| Supplied material |
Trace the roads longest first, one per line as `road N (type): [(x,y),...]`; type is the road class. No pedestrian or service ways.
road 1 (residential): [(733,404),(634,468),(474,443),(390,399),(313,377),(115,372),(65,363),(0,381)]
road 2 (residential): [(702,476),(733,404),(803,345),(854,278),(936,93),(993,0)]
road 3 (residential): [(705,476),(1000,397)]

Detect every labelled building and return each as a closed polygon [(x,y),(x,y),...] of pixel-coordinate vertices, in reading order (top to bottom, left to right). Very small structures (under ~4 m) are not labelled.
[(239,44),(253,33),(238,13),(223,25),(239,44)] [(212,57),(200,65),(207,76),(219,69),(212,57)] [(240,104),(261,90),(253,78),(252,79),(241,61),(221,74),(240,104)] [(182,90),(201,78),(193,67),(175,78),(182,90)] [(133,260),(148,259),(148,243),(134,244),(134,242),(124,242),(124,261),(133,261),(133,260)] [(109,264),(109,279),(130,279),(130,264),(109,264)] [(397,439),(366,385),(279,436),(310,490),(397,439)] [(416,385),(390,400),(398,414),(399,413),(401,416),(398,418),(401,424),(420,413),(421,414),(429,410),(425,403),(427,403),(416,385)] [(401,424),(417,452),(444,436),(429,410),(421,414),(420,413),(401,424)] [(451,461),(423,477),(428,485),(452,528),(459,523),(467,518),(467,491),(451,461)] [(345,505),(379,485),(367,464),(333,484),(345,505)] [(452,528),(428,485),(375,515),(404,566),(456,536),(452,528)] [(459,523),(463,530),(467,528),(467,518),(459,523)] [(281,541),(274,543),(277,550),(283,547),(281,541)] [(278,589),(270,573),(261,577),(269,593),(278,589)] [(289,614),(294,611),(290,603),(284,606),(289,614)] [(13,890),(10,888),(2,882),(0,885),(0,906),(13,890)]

| Your assignment |
All the records above need to be restated exactly, line by line.

| Solution for this exercise |
Trace the roads longest first, one per line as `road N (type): [(x,y),...]`; type is the road class. No pedestrian or service ways.
road 1 (residential): [(733,404),(634,468),(474,443),(390,399),(313,377),(115,372),(65,363),(0,381)]
road 2 (residential): [(702,476),(733,404),(803,345),(854,278),(936,93),(993,0)]
road 3 (residential): [(705,476),(1000,397)]

Detect every labelled building and return each as a closed polygon [(x,y),(x,y),...] of pixel-coordinate vertices, in reading order (top to bottom, left to right). Very small structures (under ~4 m) are not labelled.
[(239,44),(253,33),(238,13),(223,25),(239,44)] [(212,57),(200,65),(207,76),(219,69),(212,57)] [(240,104),(261,90),(253,78),(252,79),(241,61),(221,74),(240,104)] [(182,90),(201,78),(193,67),(175,78),(182,90)] [(133,260),(148,259),(148,243),(134,244),(134,242),(124,242),(124,261),(133,261),(133,260)] [(109,264),(109,279),(130,279),(130,264),(109,264)] [(397,439),(366,385),(279,436),(310,490),(397,439)] [(416,385),(390,400),(398,414),(399,413),(401,416),(398,418),(401,424),(420,413),(421,414),(429,410),(425,403),(427,403),(416,385)] [(401,424),(417,452),(444,436),(429,410),(421,414),(420,413),(401,424)] [(451,461),(423,477),(428,485),(452,528),(459,523),(467,518),(467,491),(451,461)] [(345,505),(379,485),(367,464),(333,484),(345,505)] [(452,528),(428,485),(375,515),(404,566),(456,536),(452,528)] [(459,523),(463,530),(467,528),(467,518),(459,523)] [(281,541),(274,543),(277,550),(283,547),(281,541)] [(278,589),(270,573),(261,577),(269,593),(278,589)] [(289,614),(294,611),(290,603),(284,606),(289,614)] [(13,890),(10,888),(2,882),(0,885),(0,906),(13,890)]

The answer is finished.